REQUIRED ACTION:
Range to reproduce from the entries below: the line with "camera: 30 degrees right, 0 degrees up", the line with "(832, 368) = (671, 205): green key -> none", and every line in between. Give them exactly and give nothing else.

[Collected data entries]
···

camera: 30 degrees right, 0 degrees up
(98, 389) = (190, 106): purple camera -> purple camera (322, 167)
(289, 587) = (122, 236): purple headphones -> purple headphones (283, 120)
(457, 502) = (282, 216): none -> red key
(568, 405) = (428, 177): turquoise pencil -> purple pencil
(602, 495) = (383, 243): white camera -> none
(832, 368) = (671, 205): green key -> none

···

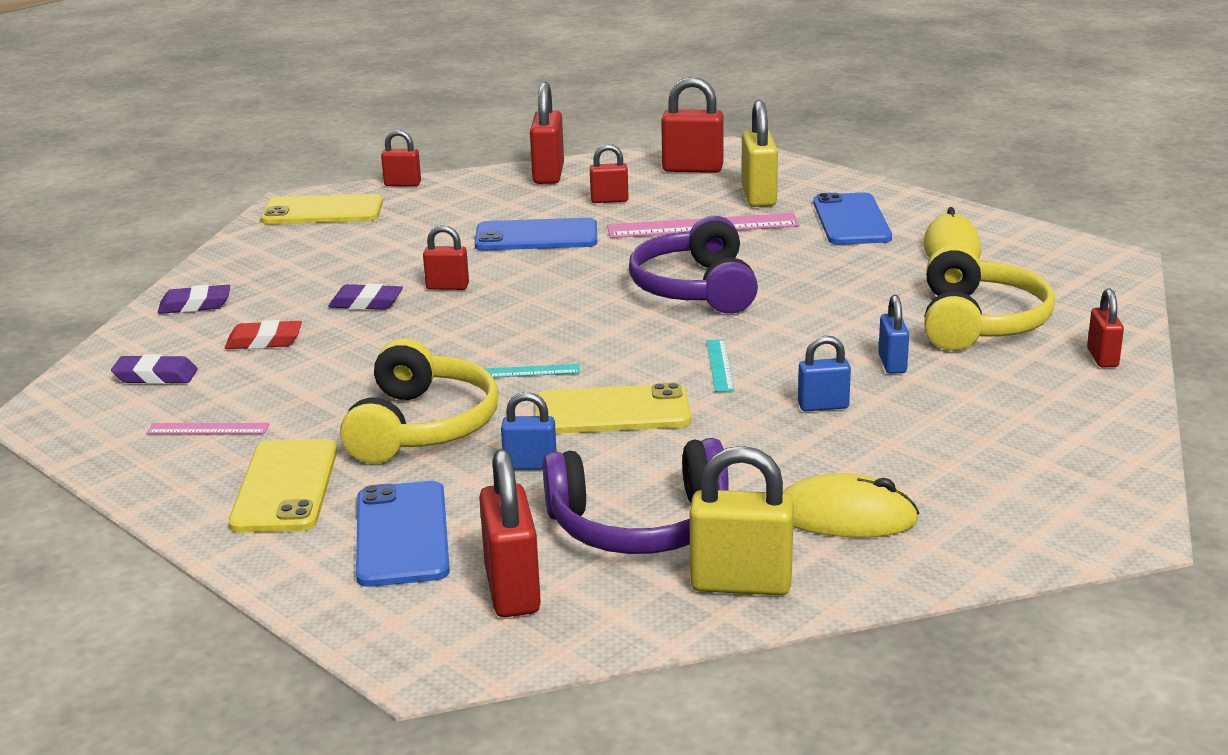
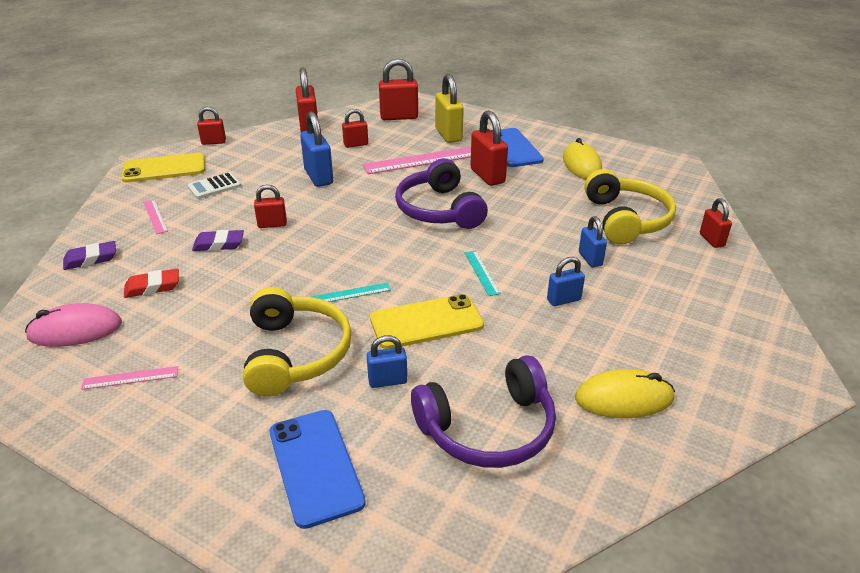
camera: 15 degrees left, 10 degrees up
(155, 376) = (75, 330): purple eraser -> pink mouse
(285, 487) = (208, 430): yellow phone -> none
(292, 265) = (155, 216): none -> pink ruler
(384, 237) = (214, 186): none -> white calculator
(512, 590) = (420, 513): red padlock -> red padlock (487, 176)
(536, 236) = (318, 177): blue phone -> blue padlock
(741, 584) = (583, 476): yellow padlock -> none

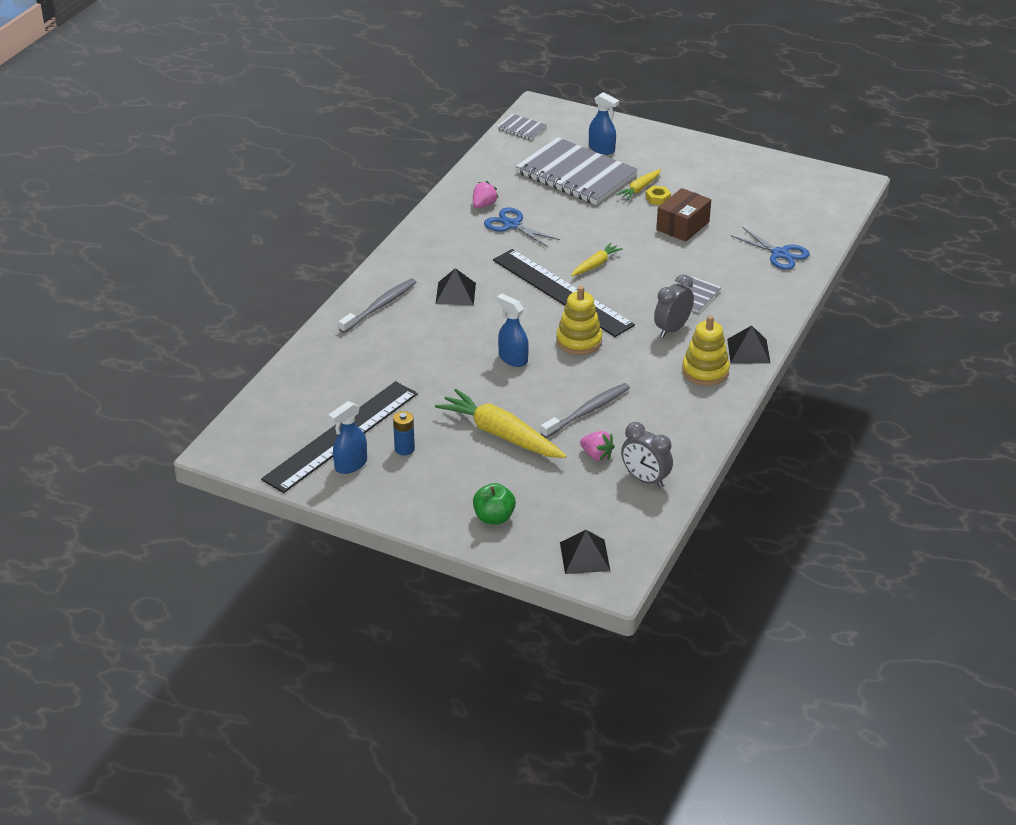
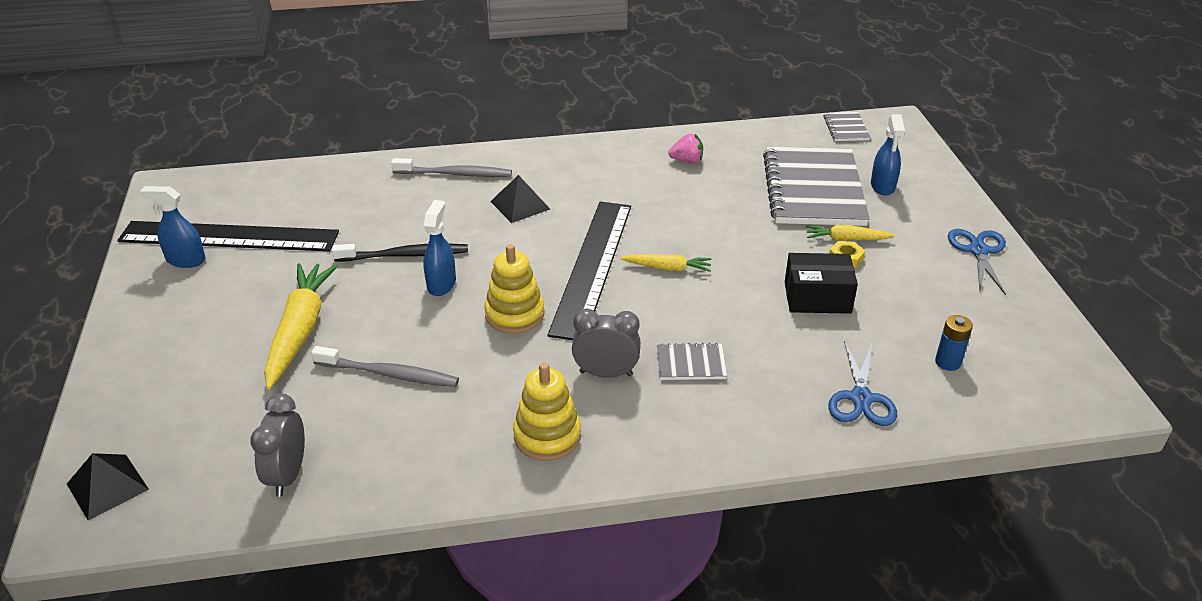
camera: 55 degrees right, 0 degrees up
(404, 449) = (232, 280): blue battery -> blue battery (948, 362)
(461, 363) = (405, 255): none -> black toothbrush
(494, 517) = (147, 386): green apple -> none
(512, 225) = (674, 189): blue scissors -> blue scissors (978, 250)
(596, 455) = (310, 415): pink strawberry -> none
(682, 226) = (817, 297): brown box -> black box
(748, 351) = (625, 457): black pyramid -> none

···

FINISHED EXERCISE:
camera: 30 degrees right, 0 degrees up
(98, 389) = (190, 106): purple camera -> purple camera (322, 167)
(289, 587) = (122, 236): purple headphones -> purple headphones (283, 120)
(457, 502) = (282, 216): none -> red key
(568, 405) = (428, 177): turquoise pencil -> purple pencil
(602, 495) = (383, 243): white camera -> none
(832, 368) = (671, 205): green key -> none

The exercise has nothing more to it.